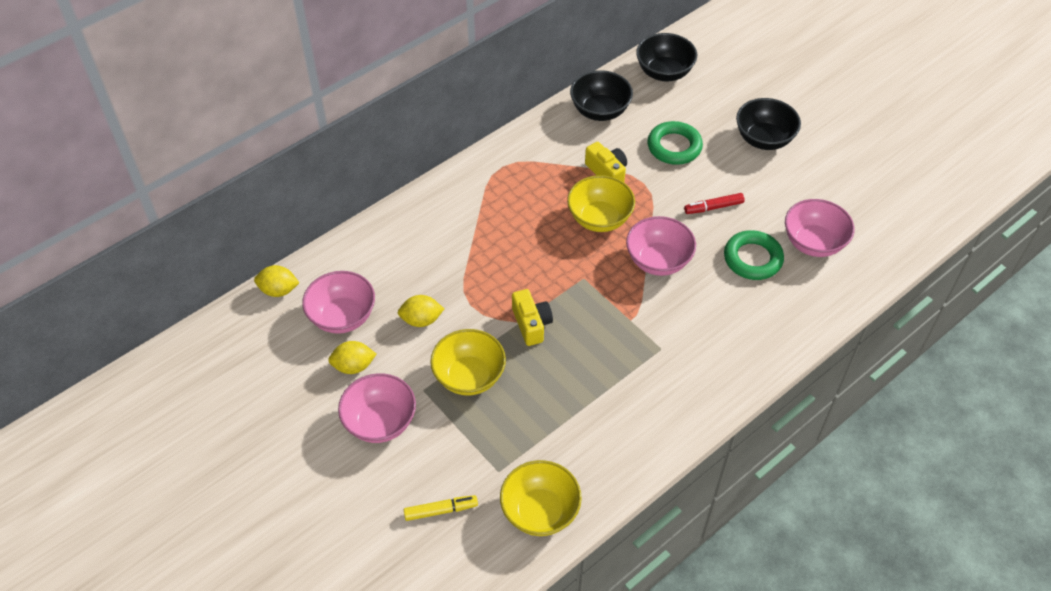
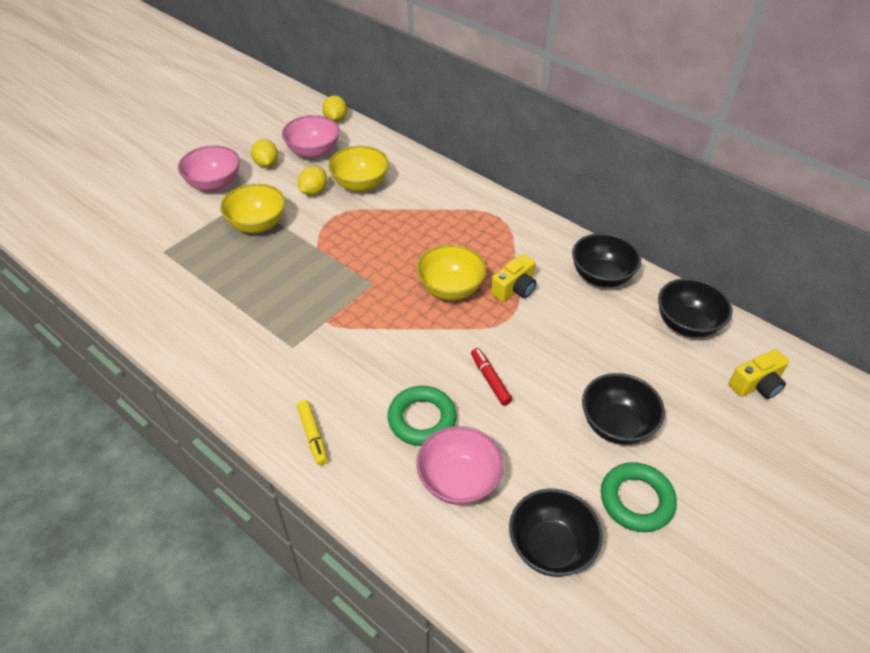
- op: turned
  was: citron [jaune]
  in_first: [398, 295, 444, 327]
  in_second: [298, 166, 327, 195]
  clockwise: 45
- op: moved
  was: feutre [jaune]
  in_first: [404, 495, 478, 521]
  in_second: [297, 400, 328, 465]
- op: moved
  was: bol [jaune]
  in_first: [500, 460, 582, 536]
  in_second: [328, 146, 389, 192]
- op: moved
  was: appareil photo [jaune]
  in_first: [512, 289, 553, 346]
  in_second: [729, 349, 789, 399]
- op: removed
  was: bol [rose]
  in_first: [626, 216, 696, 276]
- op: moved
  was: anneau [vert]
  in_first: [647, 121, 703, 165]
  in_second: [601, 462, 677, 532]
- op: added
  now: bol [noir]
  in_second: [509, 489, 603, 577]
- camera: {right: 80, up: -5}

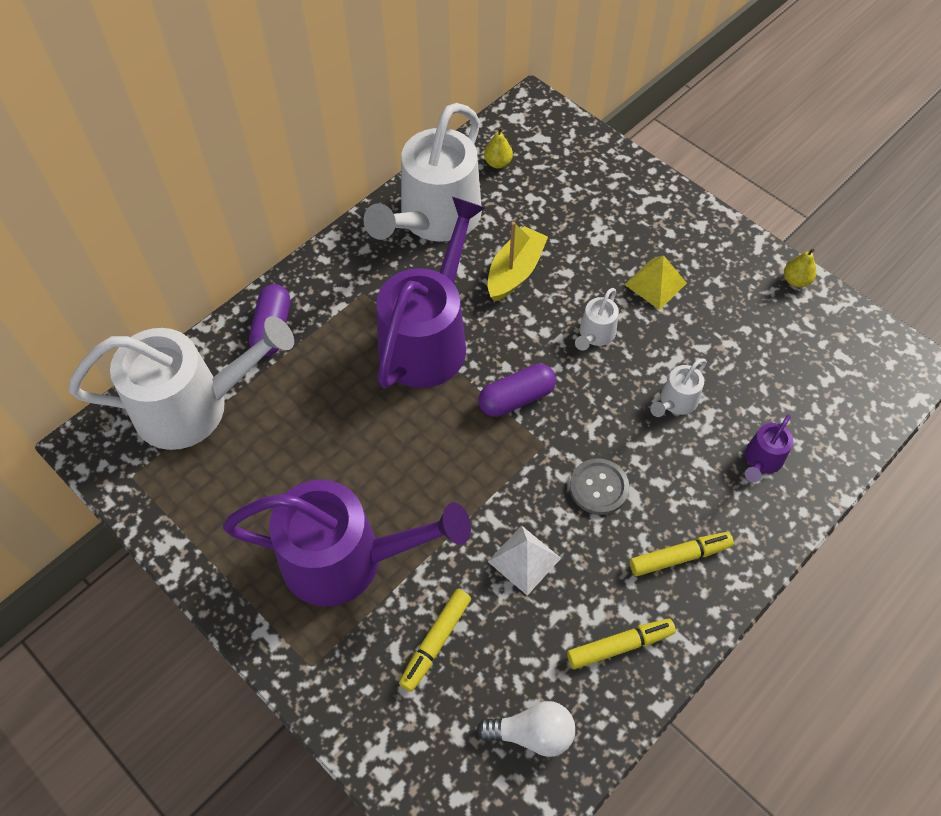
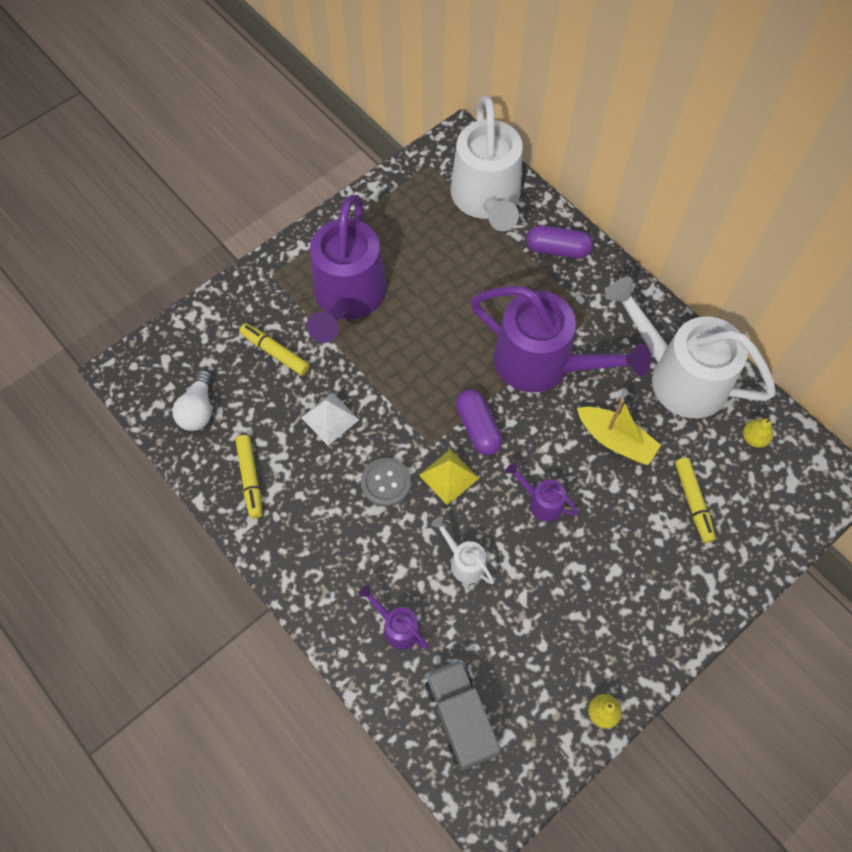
- op: recoloured
  was: arrosoir [blanc]
  now: arrosoir [violet]
  in_first: [575, 288, 619, 351]
  in_second: [506, 463, 579, 522]
- op: moved
  was: pyramide [jaune]
  in_first: [624, 255, 687, 310]
  in_second: [419, 449, 479, 505]
- op: moved
  was: feutre [jaune]
  in_first: [630, 532, 734, 576]
  in_second: [675, 457, 716, 543]
- op: added
  now: camion [gris]
  in_second: [425, 660, 501, 770]
- camera: {right: 95, up: 5}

• _Exercise objective_
Write out an exact copy of the lines beginning at the line that contains "in_first: [647, 121, 703, 165]" and ending at the last line of the listing. Exclude pictures.

• _Exercise solution_
  in_first: [647, 121, 703, 165]
  in_second: [601, 462, 677, 532]
- op: added
  now: bol [noir]
  in_second: [509, 489, 603, 577]
- camera: {right: 80, up: -5}

- op: recoloured
  was: arrosoir [blanc]
  now: arrosoir [violet]
  in_first: [575, 288, 619, 351]
  in_second: [506, 463, 579, 522]
- op: moved
  was: pyramide [jaune]
  in_first: [624, 255, 687, 310]
  in_second: [419, 449, 479, 505]
- op: moved
  was: feutre [jaune]
  in_first: [630, 532, 734, 576]
  in_second: [675, 457, 716, 543]
- op: added
  now: camion [gris]
  in_second: [425, 660, 501, 770]
- camera: {right: 95, up: 5}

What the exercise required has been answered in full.